(The input Opens)
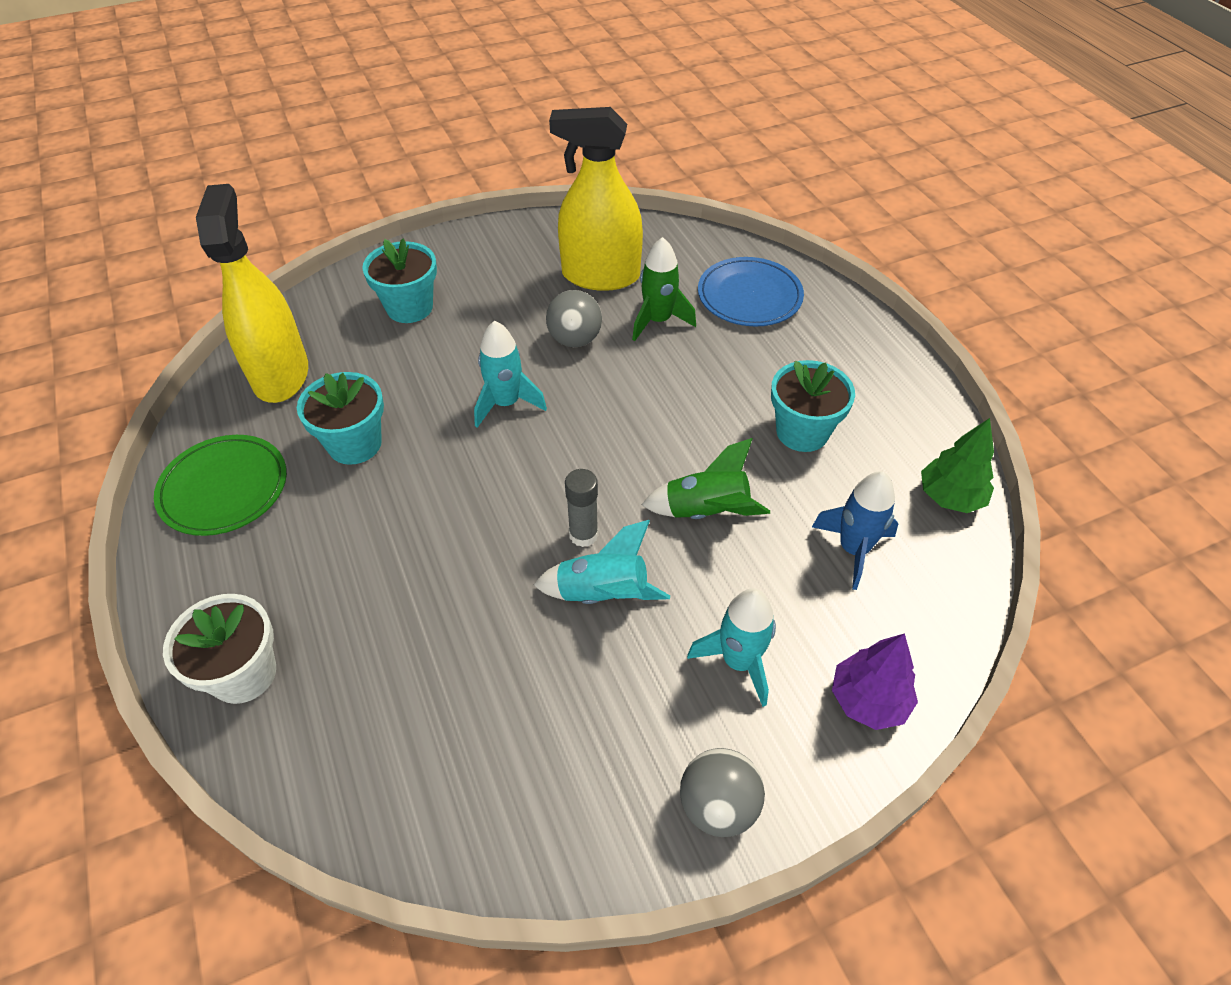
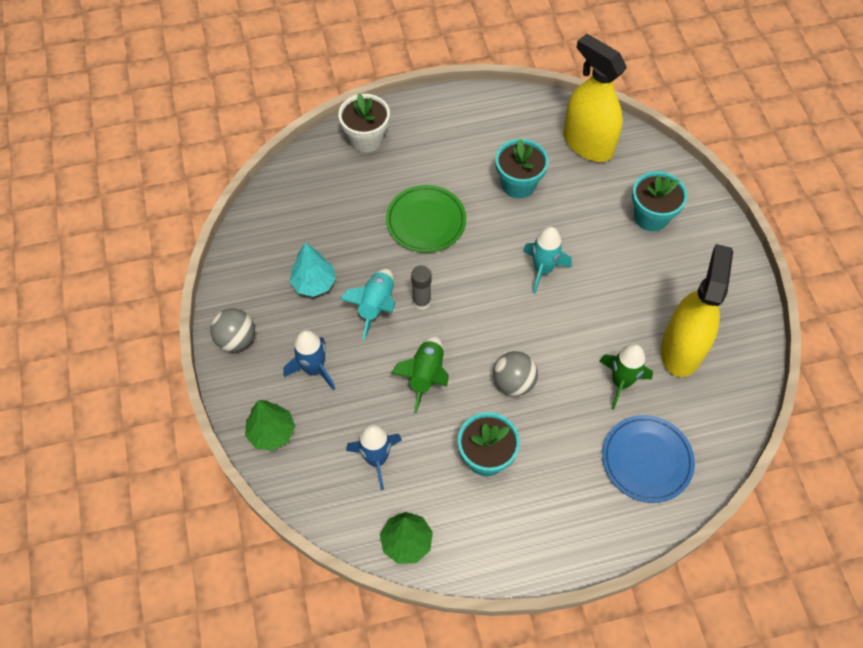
camera: 100 degrees right, 10 degrees up
(224, 488) = (493, 122): green plate -> green plate (426, 221)
(280, 375) = (587, 144): yellow spray bottle -> yellow spray bottle turned 135 degrees counterclockwise
(575, 340) = (604, 320): grey ball -> grey ball (513, 382)
(575, 697) = (314, 283): none -> turquoise tree
(738, 661) = (314, 369): turquoise rocket -> blue rocket
(868, 700) = (271, 432): purple tree -> green tree

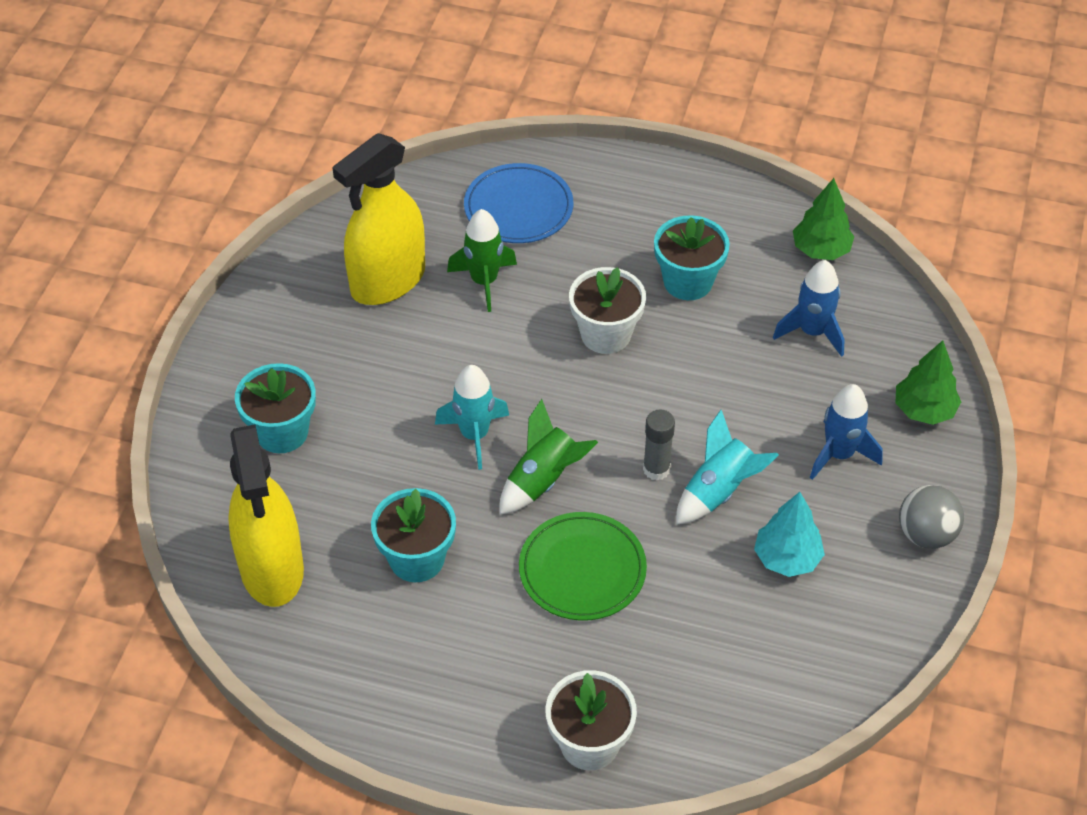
camera: 150 degrees left, 10 degrees down
(425, 376) = (704, 386): green rocket -> green rocket (543, 480)
(513, 382) = (605, 334): grey ball -> white flower pot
(The input Closes)
**Work to complete:** Scan the material line by line and report each one that contains "camera".

**Your solution:**
camera: 100 degrees right, 10 degrees up
camera: 150 degrees left, 10 degrees down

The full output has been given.